--- WHAT YOU SHOULD DO ---
Across the listing below, count the lines holding "button". State the number and nothing more.

"""

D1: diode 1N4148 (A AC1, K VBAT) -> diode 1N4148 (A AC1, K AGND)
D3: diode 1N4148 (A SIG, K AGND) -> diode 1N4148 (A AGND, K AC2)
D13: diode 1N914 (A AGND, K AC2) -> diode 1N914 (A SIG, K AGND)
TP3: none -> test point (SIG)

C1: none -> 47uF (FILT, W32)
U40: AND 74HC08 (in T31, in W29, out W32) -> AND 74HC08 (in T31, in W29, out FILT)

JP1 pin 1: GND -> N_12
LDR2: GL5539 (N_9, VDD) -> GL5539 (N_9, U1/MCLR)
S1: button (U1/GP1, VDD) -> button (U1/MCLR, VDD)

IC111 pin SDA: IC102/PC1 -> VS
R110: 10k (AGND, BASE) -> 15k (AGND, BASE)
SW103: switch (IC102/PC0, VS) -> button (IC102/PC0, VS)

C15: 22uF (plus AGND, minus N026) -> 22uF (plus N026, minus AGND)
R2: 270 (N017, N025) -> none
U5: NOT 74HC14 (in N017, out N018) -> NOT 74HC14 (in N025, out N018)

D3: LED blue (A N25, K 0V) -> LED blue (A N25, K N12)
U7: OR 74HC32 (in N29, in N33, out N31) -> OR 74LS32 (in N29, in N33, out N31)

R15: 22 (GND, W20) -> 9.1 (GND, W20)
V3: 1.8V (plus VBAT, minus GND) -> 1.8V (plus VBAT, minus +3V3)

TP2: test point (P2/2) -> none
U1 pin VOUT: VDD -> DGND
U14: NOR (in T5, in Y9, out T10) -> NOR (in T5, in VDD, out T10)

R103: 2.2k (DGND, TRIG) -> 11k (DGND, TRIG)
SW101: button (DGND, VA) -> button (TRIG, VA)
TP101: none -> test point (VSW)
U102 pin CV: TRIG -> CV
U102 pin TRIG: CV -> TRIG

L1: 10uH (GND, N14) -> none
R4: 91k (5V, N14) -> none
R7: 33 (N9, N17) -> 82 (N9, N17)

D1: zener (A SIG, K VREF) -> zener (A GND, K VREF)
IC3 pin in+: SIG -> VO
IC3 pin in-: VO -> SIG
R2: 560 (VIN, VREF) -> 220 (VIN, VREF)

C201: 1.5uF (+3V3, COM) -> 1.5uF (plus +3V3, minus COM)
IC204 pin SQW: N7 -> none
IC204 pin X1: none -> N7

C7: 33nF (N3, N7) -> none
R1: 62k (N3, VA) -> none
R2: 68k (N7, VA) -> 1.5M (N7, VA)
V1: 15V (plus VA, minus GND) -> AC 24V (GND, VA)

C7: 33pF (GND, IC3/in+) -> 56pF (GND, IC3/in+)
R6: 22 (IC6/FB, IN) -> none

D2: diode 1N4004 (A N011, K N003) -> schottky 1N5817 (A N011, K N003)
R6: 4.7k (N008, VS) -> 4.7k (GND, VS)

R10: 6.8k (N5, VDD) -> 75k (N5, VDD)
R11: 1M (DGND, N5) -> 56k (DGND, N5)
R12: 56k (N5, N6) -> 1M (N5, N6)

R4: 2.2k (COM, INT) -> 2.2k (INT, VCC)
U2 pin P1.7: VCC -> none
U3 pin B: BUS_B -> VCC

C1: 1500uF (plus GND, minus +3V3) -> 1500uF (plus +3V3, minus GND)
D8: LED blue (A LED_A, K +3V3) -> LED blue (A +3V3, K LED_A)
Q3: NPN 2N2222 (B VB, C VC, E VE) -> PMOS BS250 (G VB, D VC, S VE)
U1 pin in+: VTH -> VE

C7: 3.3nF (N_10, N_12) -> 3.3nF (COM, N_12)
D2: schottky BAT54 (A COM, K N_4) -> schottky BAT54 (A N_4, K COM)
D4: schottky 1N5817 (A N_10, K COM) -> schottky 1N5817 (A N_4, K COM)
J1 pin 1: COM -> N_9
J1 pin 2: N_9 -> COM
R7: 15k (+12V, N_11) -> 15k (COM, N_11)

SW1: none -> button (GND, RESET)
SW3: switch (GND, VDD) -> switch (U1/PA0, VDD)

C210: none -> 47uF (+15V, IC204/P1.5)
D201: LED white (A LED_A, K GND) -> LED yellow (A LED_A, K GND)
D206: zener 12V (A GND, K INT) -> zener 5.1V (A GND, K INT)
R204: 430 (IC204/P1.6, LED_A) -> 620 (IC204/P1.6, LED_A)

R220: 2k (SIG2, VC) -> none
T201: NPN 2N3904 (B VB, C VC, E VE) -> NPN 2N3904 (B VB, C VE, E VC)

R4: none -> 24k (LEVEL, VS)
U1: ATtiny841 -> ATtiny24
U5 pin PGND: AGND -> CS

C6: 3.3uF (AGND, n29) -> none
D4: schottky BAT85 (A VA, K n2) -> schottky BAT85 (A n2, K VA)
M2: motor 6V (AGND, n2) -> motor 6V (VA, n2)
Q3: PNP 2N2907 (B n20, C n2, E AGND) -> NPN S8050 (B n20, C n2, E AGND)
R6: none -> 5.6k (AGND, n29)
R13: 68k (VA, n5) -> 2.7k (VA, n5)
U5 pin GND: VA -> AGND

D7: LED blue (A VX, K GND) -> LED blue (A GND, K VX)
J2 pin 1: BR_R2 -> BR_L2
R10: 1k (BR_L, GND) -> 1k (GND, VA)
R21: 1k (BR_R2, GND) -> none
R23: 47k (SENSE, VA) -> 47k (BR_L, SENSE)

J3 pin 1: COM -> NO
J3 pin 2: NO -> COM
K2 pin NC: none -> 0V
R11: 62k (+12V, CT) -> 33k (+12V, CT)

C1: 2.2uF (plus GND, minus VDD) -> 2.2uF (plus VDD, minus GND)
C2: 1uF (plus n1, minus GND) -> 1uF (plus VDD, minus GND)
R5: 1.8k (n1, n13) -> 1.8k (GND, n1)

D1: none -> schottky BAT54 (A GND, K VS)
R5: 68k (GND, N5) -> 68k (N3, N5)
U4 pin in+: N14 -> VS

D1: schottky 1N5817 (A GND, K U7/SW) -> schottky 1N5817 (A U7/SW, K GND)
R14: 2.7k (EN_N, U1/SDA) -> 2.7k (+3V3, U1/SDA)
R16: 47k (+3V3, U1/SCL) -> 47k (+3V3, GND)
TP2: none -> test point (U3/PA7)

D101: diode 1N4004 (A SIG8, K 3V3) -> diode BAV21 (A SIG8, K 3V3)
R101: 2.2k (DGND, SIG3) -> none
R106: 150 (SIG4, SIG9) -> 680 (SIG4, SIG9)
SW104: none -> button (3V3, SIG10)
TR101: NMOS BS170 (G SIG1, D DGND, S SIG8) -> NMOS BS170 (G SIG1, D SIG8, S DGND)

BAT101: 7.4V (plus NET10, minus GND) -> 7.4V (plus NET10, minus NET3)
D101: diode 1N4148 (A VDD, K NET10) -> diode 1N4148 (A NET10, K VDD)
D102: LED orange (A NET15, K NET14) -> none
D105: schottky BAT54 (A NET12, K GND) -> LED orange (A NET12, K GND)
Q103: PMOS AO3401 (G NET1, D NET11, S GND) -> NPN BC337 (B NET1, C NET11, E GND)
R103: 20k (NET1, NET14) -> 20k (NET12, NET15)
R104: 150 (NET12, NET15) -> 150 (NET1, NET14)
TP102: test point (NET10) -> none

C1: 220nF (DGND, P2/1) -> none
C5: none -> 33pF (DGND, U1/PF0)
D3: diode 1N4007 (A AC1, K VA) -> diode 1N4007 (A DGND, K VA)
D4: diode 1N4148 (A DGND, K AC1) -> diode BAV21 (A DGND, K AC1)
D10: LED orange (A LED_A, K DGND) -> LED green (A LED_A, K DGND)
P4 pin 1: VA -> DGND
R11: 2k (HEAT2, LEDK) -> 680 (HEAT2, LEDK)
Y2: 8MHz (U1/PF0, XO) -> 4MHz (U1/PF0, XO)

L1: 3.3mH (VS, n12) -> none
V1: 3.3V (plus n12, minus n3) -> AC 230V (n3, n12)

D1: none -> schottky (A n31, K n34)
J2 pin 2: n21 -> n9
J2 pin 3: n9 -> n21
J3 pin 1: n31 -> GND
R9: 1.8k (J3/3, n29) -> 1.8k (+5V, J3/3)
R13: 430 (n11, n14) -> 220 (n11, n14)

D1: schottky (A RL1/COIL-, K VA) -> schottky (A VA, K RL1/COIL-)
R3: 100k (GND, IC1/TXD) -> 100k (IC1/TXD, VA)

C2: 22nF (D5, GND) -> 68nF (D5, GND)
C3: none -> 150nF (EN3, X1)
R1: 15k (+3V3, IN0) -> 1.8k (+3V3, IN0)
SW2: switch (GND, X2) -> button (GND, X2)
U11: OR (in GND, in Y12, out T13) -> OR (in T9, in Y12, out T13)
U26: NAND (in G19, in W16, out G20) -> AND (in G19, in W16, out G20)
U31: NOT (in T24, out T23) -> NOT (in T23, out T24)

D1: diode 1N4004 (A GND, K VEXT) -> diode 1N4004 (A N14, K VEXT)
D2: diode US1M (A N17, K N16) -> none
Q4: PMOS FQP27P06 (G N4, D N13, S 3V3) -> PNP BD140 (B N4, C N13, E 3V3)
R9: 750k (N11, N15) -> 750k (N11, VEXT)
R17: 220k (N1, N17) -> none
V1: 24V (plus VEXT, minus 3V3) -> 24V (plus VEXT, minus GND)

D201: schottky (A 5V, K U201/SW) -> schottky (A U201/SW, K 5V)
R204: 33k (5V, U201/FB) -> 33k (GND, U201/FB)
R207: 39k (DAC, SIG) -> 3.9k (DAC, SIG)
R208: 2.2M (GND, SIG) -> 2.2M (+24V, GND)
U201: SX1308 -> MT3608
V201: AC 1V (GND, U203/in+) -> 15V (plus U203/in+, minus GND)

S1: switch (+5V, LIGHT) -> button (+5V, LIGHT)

"""

--- RESPONSE AREA ---
7